> **Task**: From the entries that follow, list every line in which the string "duck" appears.

> **Extracted material**:
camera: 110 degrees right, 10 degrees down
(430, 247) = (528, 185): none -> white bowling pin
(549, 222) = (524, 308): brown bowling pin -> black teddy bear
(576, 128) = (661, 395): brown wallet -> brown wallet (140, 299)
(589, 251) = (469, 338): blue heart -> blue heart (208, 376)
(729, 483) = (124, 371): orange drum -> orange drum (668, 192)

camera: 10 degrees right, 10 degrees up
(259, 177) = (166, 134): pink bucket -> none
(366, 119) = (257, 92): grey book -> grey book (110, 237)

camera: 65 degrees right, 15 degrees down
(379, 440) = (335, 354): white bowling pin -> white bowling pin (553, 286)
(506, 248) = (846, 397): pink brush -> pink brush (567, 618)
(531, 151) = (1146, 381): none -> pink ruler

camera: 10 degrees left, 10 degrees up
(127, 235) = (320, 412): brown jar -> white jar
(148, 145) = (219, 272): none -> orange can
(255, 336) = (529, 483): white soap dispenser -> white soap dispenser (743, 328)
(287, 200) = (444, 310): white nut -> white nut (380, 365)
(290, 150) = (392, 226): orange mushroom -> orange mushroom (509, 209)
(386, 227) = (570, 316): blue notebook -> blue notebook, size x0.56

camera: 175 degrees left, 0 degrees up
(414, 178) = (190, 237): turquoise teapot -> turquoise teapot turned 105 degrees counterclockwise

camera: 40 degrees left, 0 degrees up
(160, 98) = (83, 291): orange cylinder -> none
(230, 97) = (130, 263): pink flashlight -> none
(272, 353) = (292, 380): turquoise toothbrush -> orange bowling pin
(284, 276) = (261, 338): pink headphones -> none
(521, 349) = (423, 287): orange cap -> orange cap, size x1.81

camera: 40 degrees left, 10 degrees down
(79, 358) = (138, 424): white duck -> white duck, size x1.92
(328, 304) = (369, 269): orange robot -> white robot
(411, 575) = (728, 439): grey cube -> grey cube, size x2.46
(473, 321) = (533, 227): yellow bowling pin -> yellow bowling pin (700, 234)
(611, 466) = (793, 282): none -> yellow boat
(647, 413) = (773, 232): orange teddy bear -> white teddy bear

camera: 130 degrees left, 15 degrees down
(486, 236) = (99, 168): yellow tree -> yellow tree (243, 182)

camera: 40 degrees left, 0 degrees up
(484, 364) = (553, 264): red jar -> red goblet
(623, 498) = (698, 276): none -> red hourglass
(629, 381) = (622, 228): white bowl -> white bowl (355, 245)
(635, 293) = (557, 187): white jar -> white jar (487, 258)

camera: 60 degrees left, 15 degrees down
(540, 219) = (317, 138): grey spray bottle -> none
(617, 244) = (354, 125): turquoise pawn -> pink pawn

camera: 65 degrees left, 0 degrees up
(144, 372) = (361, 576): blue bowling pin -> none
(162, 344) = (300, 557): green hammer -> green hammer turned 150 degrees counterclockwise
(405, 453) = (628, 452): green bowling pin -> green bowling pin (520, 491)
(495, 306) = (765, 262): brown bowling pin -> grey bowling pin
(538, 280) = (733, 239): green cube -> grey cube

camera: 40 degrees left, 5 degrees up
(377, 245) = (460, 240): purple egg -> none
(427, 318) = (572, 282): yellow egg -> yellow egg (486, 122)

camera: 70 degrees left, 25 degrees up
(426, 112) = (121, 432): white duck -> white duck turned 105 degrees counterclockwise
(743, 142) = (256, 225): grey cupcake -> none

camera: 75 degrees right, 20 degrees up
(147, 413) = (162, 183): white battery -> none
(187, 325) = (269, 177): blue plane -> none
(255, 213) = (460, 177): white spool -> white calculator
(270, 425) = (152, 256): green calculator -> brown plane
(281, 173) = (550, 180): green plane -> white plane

> **Task solution**:
(79, 358) = (138, 424): white duck -> white duck, size x1.92
(426, 112) = (121, 432): white duck -> white duck turned 105 degrees counterclockwise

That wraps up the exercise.